**RECORDS SUPPLIED**.
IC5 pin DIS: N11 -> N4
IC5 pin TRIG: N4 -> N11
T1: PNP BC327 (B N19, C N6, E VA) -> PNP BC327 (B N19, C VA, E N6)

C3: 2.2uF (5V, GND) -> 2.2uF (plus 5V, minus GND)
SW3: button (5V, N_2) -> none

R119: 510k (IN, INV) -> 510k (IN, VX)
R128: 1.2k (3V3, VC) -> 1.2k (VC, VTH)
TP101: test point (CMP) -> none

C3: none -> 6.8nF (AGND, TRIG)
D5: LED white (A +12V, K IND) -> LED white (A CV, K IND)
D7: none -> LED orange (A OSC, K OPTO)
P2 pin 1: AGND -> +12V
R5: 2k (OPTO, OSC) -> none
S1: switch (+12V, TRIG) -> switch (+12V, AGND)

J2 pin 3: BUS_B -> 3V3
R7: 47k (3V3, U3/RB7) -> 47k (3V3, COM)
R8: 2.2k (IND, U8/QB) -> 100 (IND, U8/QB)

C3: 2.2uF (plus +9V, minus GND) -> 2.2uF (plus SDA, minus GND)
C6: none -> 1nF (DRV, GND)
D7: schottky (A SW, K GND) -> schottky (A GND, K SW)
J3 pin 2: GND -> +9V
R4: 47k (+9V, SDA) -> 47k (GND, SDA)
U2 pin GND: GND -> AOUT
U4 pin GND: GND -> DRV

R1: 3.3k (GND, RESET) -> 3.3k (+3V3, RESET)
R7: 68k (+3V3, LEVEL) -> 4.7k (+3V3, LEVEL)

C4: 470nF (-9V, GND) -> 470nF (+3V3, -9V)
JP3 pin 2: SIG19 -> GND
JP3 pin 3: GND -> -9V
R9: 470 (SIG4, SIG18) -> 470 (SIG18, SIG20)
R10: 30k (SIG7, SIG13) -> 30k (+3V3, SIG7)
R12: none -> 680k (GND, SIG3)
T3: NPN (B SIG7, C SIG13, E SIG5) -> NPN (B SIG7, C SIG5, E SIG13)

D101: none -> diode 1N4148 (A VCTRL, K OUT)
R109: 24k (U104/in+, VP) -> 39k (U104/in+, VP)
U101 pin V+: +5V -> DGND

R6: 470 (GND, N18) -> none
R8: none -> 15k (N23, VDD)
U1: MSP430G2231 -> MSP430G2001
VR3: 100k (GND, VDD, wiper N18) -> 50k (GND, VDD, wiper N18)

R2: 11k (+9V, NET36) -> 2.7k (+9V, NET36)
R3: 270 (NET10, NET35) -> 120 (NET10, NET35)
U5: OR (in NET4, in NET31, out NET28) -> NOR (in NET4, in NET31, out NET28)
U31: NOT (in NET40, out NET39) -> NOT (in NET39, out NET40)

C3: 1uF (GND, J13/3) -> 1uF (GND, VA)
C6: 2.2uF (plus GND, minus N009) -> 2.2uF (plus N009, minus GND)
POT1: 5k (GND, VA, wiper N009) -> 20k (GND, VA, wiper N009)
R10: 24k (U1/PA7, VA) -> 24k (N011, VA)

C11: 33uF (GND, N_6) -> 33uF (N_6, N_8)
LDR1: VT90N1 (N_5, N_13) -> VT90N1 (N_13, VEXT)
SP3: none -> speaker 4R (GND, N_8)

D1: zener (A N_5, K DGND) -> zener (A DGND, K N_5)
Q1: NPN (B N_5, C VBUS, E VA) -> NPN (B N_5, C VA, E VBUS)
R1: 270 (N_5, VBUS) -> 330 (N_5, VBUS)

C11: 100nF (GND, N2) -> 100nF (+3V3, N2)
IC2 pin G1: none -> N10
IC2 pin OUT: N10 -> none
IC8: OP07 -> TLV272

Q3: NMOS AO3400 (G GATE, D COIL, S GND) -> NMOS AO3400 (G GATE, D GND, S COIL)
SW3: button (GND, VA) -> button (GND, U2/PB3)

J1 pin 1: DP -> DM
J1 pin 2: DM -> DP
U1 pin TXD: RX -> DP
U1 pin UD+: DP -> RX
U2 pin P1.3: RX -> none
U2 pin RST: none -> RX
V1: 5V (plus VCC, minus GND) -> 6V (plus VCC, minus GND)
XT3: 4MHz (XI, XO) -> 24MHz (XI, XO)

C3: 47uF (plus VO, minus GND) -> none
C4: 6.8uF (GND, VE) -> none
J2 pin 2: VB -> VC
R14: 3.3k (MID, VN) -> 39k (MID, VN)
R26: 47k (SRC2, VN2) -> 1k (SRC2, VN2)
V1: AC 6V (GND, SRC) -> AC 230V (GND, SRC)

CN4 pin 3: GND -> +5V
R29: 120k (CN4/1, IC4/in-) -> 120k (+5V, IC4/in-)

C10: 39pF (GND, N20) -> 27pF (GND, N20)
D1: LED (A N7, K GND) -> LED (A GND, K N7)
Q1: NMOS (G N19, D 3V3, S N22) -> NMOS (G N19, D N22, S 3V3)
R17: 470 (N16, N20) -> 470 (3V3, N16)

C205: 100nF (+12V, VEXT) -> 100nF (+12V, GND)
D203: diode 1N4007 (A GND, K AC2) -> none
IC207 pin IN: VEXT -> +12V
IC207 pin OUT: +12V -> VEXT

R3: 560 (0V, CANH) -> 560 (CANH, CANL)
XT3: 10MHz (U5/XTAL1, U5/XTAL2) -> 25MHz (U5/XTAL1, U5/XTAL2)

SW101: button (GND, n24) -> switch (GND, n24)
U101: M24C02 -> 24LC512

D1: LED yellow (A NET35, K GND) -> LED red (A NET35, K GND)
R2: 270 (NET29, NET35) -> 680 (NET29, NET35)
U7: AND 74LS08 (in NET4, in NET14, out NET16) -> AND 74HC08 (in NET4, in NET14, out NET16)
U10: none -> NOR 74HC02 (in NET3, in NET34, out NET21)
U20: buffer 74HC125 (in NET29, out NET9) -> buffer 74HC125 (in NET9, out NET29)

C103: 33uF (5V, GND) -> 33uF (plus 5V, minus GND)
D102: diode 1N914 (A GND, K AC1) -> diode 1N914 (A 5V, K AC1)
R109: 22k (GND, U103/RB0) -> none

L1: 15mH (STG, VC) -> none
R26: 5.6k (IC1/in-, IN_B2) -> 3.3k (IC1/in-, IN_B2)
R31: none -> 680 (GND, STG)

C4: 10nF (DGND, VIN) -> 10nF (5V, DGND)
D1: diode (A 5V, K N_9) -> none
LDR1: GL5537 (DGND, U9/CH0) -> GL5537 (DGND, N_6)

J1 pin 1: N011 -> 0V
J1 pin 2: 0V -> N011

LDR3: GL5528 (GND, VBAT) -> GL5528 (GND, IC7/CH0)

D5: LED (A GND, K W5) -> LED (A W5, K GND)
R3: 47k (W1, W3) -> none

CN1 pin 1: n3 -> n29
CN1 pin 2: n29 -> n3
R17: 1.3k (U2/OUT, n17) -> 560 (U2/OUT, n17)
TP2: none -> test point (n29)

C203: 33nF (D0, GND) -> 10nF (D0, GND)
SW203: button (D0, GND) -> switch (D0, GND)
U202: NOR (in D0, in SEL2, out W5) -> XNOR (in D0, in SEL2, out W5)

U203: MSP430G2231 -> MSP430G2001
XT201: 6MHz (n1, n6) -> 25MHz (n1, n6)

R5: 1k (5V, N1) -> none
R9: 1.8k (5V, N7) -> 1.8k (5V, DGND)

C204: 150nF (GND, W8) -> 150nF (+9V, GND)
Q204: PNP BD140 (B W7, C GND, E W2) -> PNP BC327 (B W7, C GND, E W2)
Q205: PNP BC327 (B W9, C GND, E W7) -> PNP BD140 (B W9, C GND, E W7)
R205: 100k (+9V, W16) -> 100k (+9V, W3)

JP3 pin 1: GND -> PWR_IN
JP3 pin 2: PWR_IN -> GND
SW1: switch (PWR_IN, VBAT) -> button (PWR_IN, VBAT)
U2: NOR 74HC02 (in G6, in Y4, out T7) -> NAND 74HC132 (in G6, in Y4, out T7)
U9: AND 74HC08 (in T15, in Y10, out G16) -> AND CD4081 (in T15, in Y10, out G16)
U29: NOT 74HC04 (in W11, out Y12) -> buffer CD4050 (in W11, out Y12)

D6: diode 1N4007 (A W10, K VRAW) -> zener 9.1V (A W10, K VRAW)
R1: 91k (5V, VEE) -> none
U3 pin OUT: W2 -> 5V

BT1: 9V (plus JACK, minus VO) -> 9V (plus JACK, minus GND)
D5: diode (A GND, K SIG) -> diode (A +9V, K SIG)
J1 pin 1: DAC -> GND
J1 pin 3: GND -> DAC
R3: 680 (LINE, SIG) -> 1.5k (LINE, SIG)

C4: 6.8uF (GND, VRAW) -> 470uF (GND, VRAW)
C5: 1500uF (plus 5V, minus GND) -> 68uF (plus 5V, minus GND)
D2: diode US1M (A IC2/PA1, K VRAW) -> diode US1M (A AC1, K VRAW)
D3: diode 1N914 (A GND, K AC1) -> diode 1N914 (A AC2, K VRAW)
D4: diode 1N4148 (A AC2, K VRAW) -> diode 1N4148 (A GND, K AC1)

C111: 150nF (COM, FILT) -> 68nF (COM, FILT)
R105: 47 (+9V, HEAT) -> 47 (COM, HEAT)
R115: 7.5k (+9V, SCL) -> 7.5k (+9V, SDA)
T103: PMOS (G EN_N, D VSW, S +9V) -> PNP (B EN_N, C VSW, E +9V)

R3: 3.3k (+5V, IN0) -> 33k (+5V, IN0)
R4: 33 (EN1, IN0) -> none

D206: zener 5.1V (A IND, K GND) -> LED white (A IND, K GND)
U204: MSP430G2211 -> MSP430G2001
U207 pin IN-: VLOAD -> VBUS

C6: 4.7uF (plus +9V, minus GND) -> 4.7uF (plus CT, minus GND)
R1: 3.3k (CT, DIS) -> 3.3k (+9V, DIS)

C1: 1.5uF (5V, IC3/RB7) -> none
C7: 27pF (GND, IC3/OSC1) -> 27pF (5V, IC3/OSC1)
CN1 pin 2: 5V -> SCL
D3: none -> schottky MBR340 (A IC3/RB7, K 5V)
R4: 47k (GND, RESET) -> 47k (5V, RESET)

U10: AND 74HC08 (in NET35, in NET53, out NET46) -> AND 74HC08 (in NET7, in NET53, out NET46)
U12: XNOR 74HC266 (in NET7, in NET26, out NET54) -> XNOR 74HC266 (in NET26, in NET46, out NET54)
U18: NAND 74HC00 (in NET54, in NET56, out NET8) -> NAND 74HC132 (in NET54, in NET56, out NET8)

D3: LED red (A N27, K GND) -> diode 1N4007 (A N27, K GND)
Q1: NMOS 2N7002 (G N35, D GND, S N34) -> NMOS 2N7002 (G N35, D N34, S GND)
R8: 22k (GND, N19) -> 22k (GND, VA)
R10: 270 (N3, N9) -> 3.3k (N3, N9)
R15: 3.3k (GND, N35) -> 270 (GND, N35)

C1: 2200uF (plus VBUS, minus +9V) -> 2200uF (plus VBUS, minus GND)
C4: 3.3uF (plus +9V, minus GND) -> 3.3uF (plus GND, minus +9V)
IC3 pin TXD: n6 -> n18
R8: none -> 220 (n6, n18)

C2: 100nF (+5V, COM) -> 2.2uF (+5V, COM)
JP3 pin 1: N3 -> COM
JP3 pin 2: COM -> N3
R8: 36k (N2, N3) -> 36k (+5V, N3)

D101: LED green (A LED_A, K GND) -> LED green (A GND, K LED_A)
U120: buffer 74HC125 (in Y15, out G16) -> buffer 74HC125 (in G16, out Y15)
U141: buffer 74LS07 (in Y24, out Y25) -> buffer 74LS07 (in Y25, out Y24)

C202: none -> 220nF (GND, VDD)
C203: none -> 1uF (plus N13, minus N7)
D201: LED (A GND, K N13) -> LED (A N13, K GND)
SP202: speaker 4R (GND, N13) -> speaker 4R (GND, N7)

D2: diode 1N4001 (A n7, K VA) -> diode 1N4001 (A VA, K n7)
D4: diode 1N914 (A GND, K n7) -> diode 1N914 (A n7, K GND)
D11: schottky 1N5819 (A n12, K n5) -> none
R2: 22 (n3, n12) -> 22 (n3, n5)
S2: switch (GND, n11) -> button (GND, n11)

**WORK INSTRUCTIONS**. Could you restate, word for word, the lines above from the one with "C111: 150nF (COM, FILT) -> 68nF (COM, FILT)" to the one with "C1: 1.5uF (5V, IC3/RB7) -> none", both included?

**RESULT**.
C111: 150nF (COM, FILT) -> 68nF (COM, FILT)
R105: 47 (+9V, HEAT) -> 47 (COM, HEAT)
R115: 7.5k (+9V, SCL) -> 7.5k (+9V, SDA)
T103: PMOS (G EN_N, D VSW, S +9V) -> PNP (B EN_N, C VSW, E +9V)

R3: 3.3k (+5V, IN0) -> 33k (+5V, IN0)
R4: 33 (EN1, IN0) -> none

D206: zener 5.1V (A IND, K GND) -> LED white (A IND, K GND)
U204: MSP430G2211 -> MSP430G2001
U207 pin IN-: VLOAD -> VBUS

C6: 4.7uF (plus +9V, minus GND) -> 4.7uF (plus CT, minus GND)
R1: 3.3k (CT, DIS) -> 3.3k (+9V, DIS)

C1: 1.5uF (5V, IC3/RB7) -> none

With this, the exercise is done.